>>>>
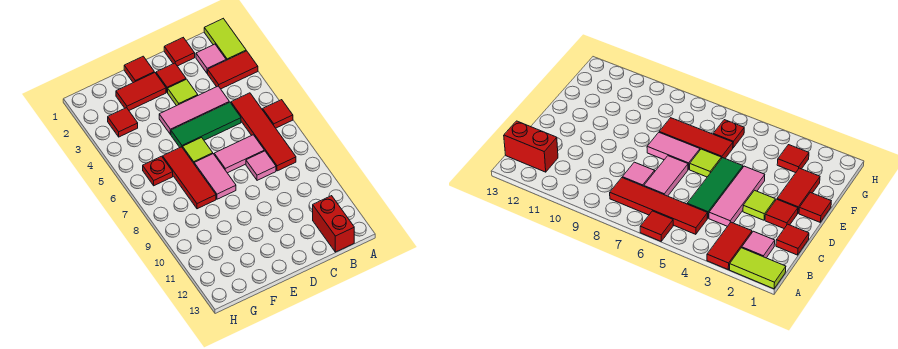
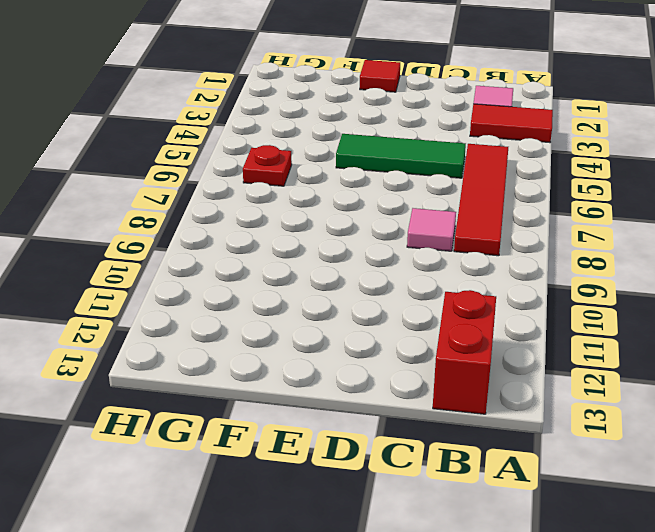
none -> lime tile A1:A2 level 1
none -> red tile A6 level 1
none -> red tile C1 level 1

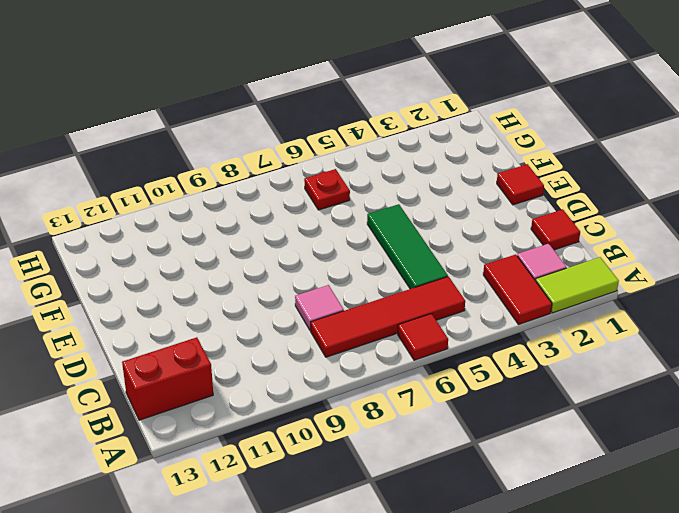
none -> pink tile C4:E4 level 1
none -> pink tile C7:D7 level 1
none -> red tile D2 level 1

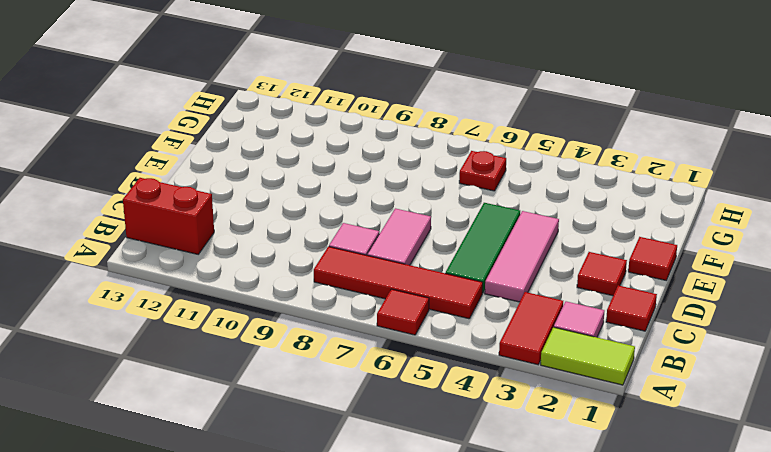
none -> lime tile D3 level 1
none -> red tile E2:F2 level 1
none -> lime tile E6 level 1

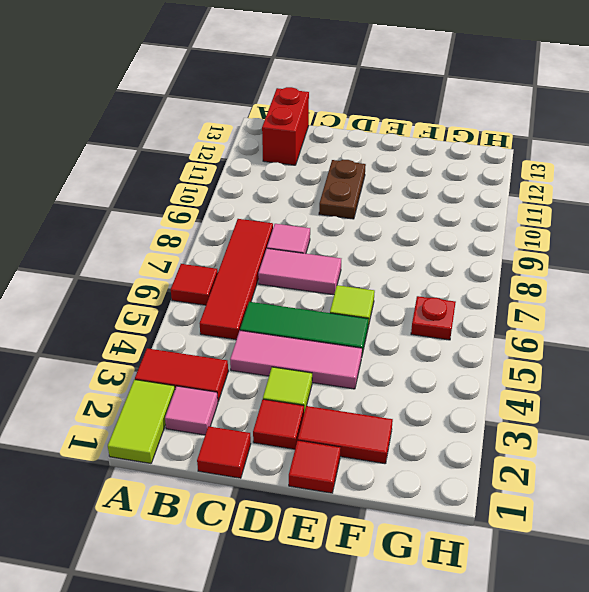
brown plate D10:D11 level 1 -> none
none -> pink tile E7:E8 level 1
none -> red tile F6:F8 level 1
none -> red tile G3 level 1

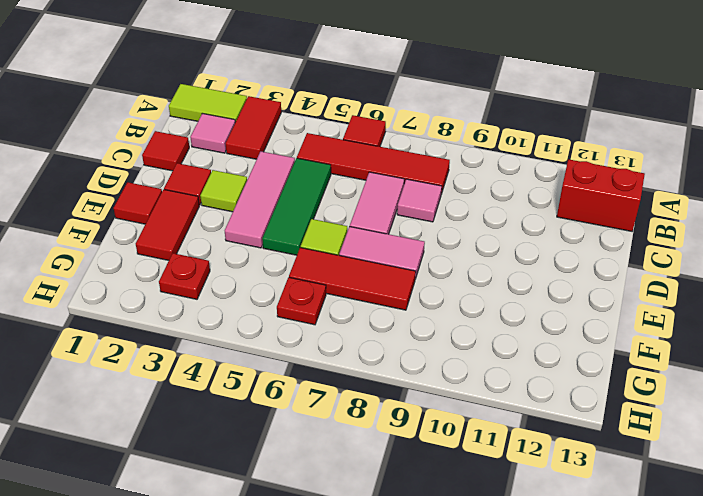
red plate G3 level 1 -> red tile G3 level 1

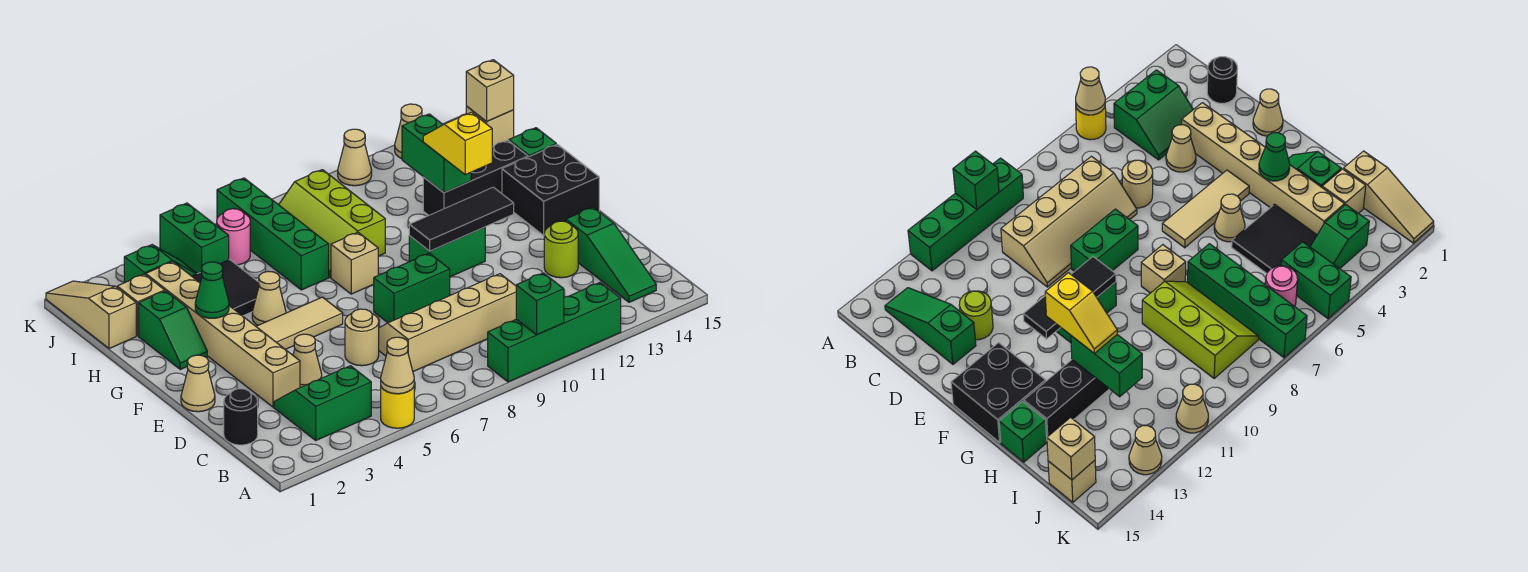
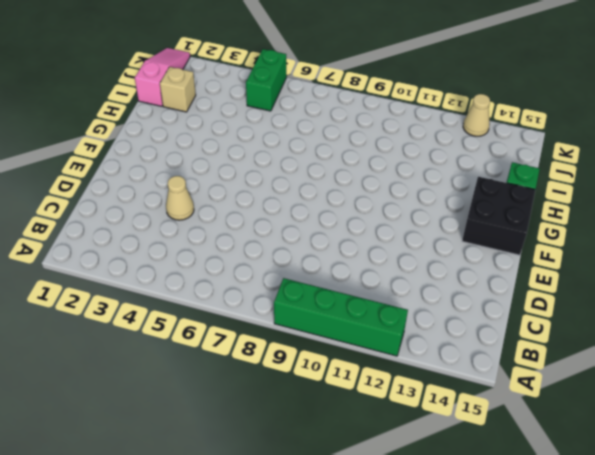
pink slope I1:K1 level 1 top I -> tan slope I1:K1 level 1 top I
none -> yellow round brick A5 level 1
none -> green slope B3:C4 level 1 top B
none -> green slope B14:D14 level 1 top D
none -> black round brick C1 level 1

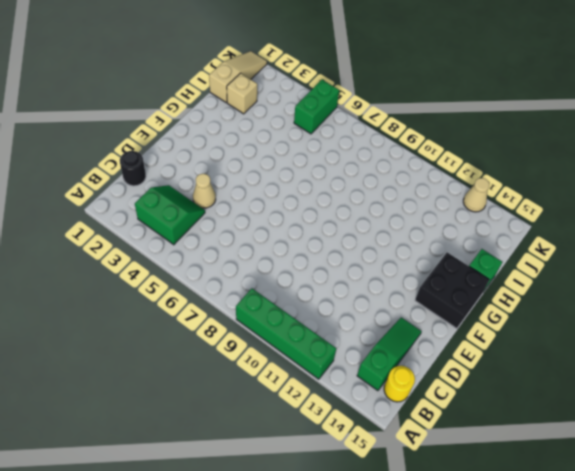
green slope B14:D14 level 1 top B -> green slope B14:D14 level 1 top D
yellow round brick B15 level 1 -> yellow round brick A5 level 1
none -> tan slope C7:D10 level 1 top C
none -> tan brick D3:I3 level 1
none -> tan round brick D6 level 1
none -> lime round brick D13 level 1

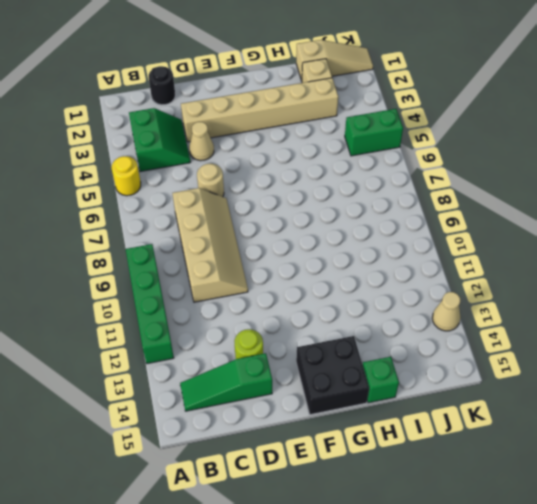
none -> tan cone E1 level 1
none -> green brick E8:E9 level 1
none -> tan tile F4:F6 level 1
none -> green brick F10:F11 level 1

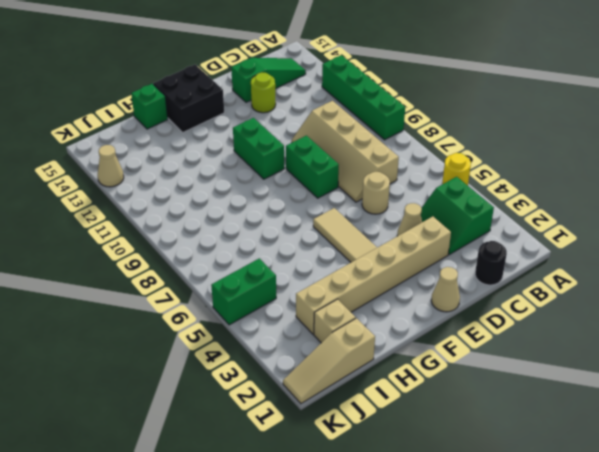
none -> green slope G2:H2 level 1 top H
none -> tan cone G5 level 1
none -> tan brick G8 level 1
none -> black tile H4:I5 level 1

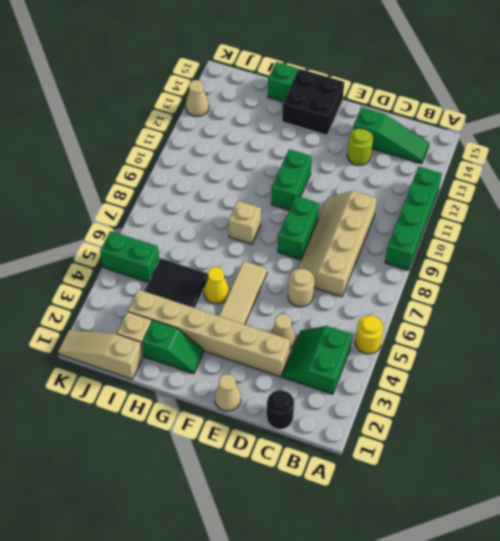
yellow cone G5 level 1 -> tan cone G5 level 1
none -> green brick H7:K7 level 1
none -> lime slope H8:J9 level 1 top 9
none -> black brick H12:H14 level 1
none -> green slope J3:J4 level 1 top 3

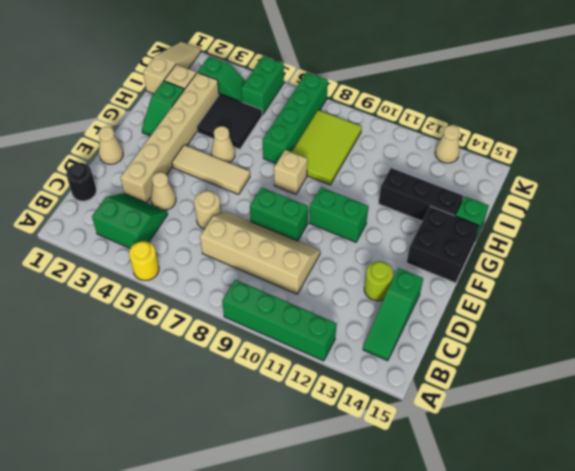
lime tile H8:J9 level 1 -> lime slope H8:J9 level 1 top 9
none -> pink round brick J6 level 1
none -> tan brick J15 level 1
none -> tan cone K11 level 1
none -> tan cone A5 level 2

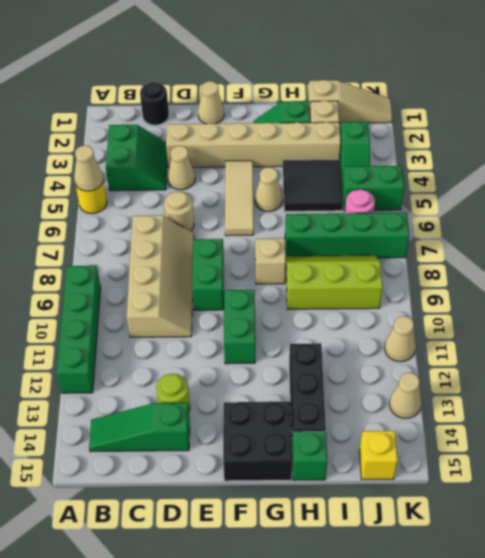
yellow brick J15 level 1 -> tan brick J15 level 1
none -> green brick A10 level 2
none -> black tile F10:F12 level 2
none -> green cone G3 level 2
none -> green brick H12:I12 level 2

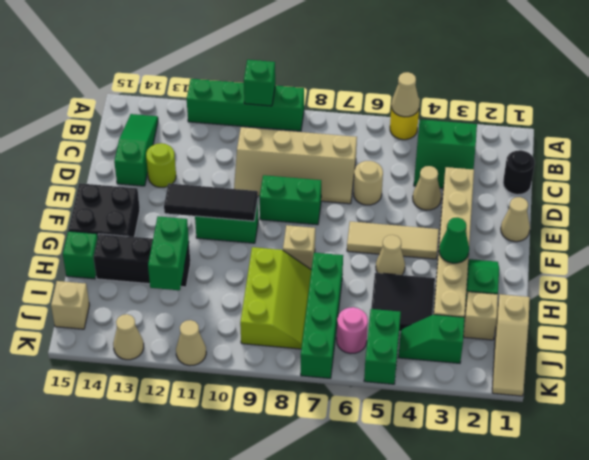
none -> tan brick J15 level 2
none -> yellow slope G12:H12 level 3 top G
<<<<
TRY IT: Would you write out all of the records exactly, omitting the pictures?

ANSWER BOX:
none -> lime tile A1:A2 level 1
none -> red tile A6 level 1
none -> red tile C1 level 1

none -> pink tile C4:E4 level 1
none -> pink tile C7:D7 level 1
none -> red tile D2 level 1

none -> lime tile D3 level 1
none -> red tile E2:F2 level 1
none -> lime tile E6 level 1

brown plate D10:D11 level 1 -> none
none -> pink tile E7:E8 level 1
none -> red tile F6:F8 level 1
none -> red tile G3 level 1

red plate G3 level 1 -> red tile G3 level 1

pink slope I1:K1 level 1 top I -> tan slope I1:K1 level 1 top I
none -> yellow round brick A5 level 1
none -> green slope B3:C4 level 1 top B
none -> green slope B14:D14 level 1 top D
none -> black round brick C1 level 1

green slope B14:D14 level 1 top B -> green slope B14:D14 level 1 top D
yellow round brick B15 level 1 -> yellow round brick A5 level 1
none -> tan slope C7:D10 level 1 top C
none -> tan brick D3:I3 level 1
none -> tan round brick D6 level 1
none -> lime round brick D13 level 1

none -> tan cone E1 level 1
none -> green brick E8:E9 level 1
none -> tan tile F4:F6 level 1
none -> green brick F10:F11 level 1

none -> green slope G2:H2 level 1 top H
none -> tan cone G5 level 1
none -> tan brick G8 level 1
none -> black tile H4:I5 level 1

yellow cone G5 level 1 -> tan cone G5 level 1
none -> green brick H7:K7 level 1
none -> lime slope H8:J9 level 1 top 9
none -> black brick H12:H14 level 1
none -> green slope J3:J4 level 1 top 3

lime tile H8:J9 level 1 -> lime slope H8:J9 level 1 top 9
none -> pink round brick J6 level 1
none -> tan brick J15 level 1
none -> tan cone K11 level 1
none -> tan cone A5 level 2

yellow brick J15 level 1 -> tan brick J15 level 1
none -> green brick A10 level 2
none -> black tile F10:F12 level 2
none -> green cone G3 level 2
none -> green brick H12:I12 level 2

none -> tan brick J15 level 2
none -> yellow slope G12:H12 level 3 top G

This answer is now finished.